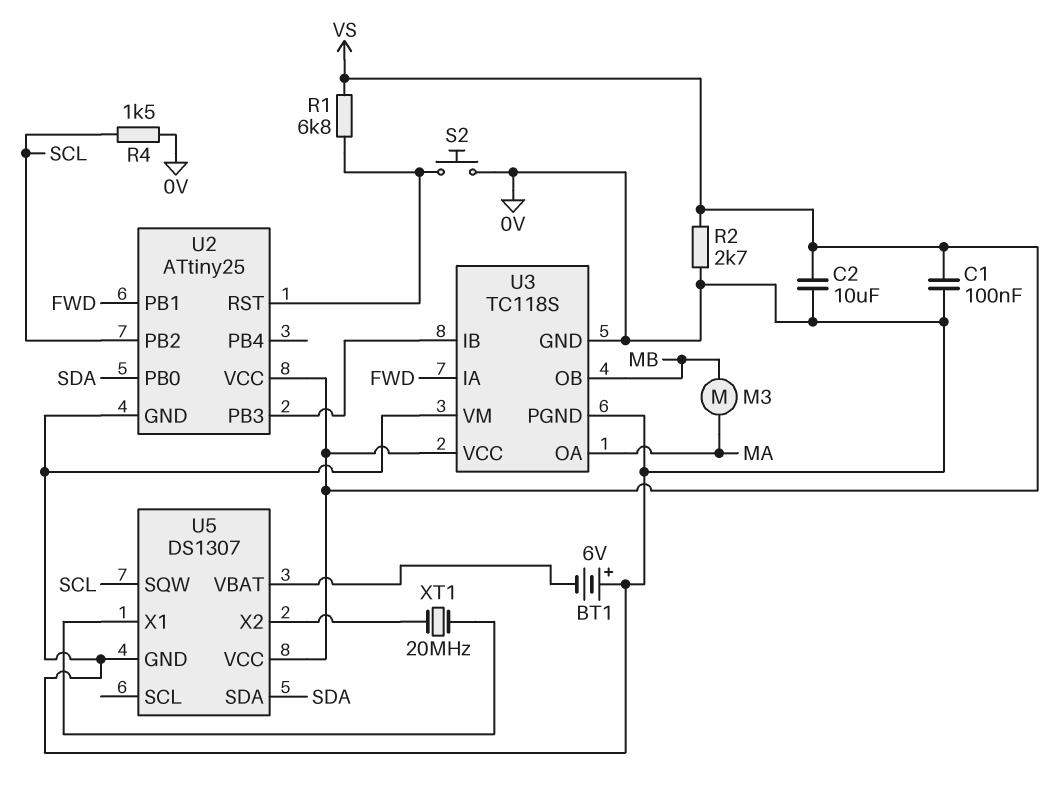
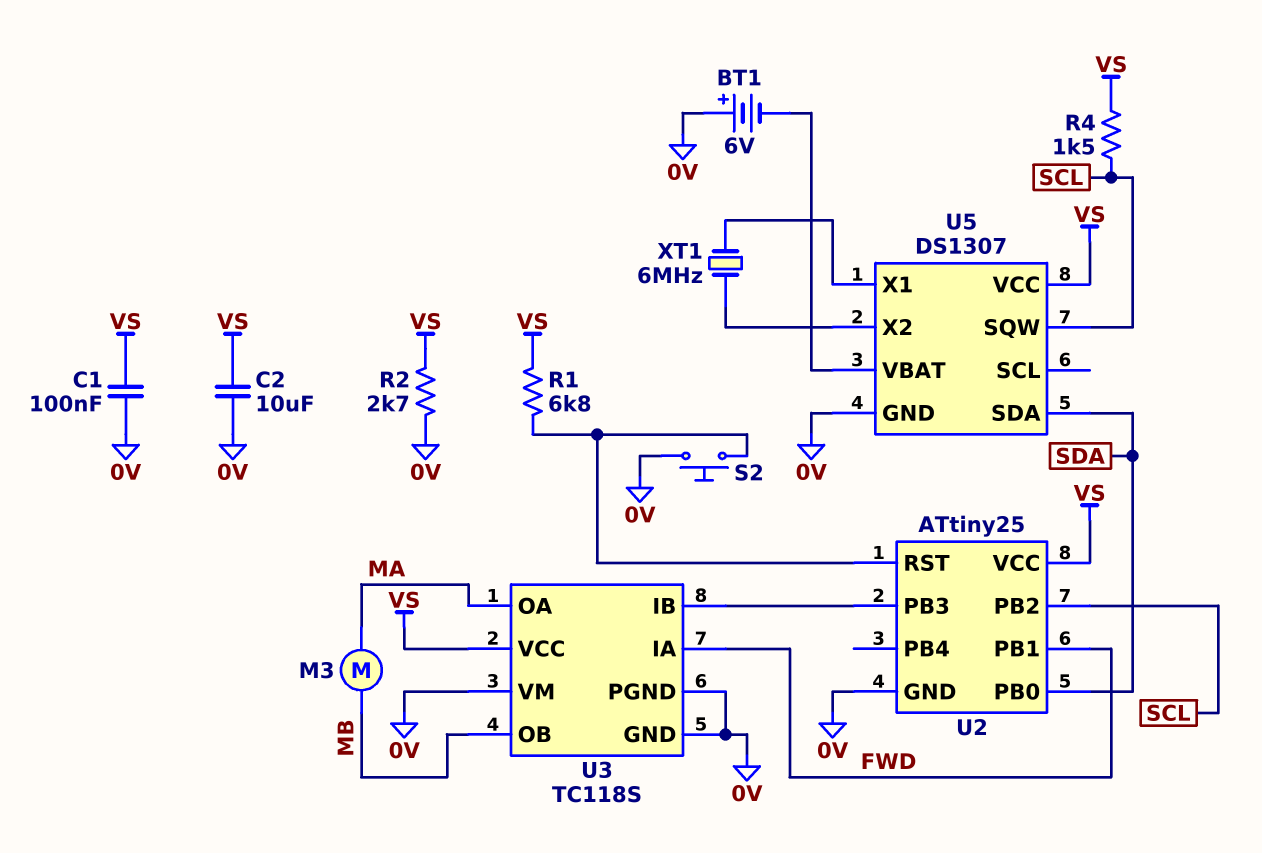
R4: 1.5k (0V, SCL) -> 1.5k (SCL, VS)
XT1: 20MHz (U5/X1, U5/X2) -> 6MHz (U5/X1, U5/X2)

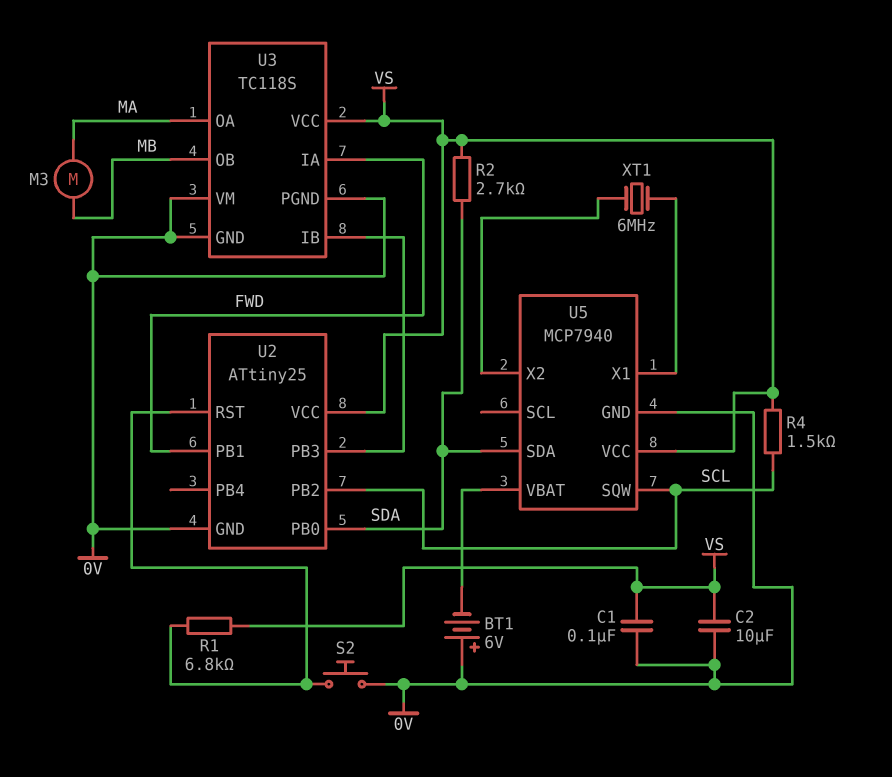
R2: 2.7k (0V, VS) -> 2.7k (SDA, VS)
U5: DS1307 -> MCP7940

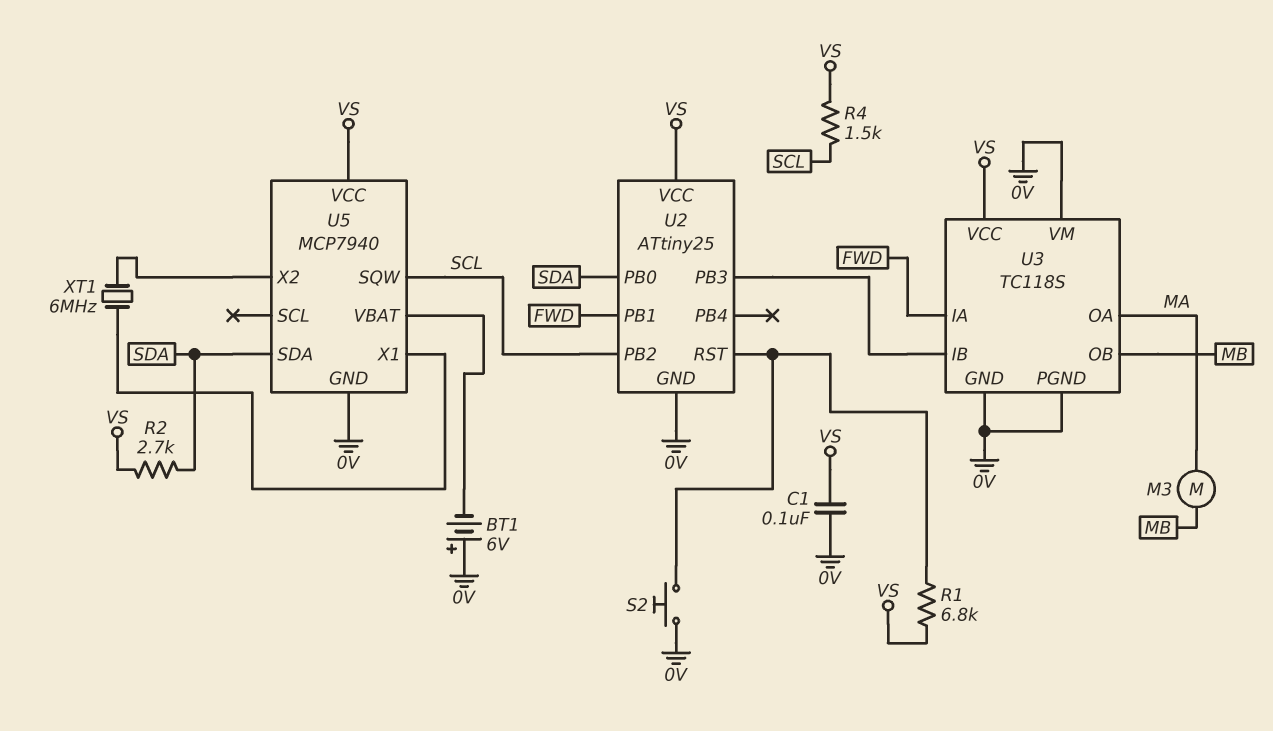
C2: 10uF (0V, VS) -> none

++++++++

> _What you have to do_:
Omit the pictures and reproduce the remaining material above exactly.

> _Finished task_:
R4: 1.5k (0V, SCL) -> 1.5k (SCL, VS)
XT1: 20MHz (U5/X1, U5/X2) -> 6MHz (U5/X1, U5/X2)

R2: 2.7k (0V, VS) -> 2.7k (SDA, VS)
U5: DS1307 -> MCP7940

C2: 10uF (0V, VS) -> none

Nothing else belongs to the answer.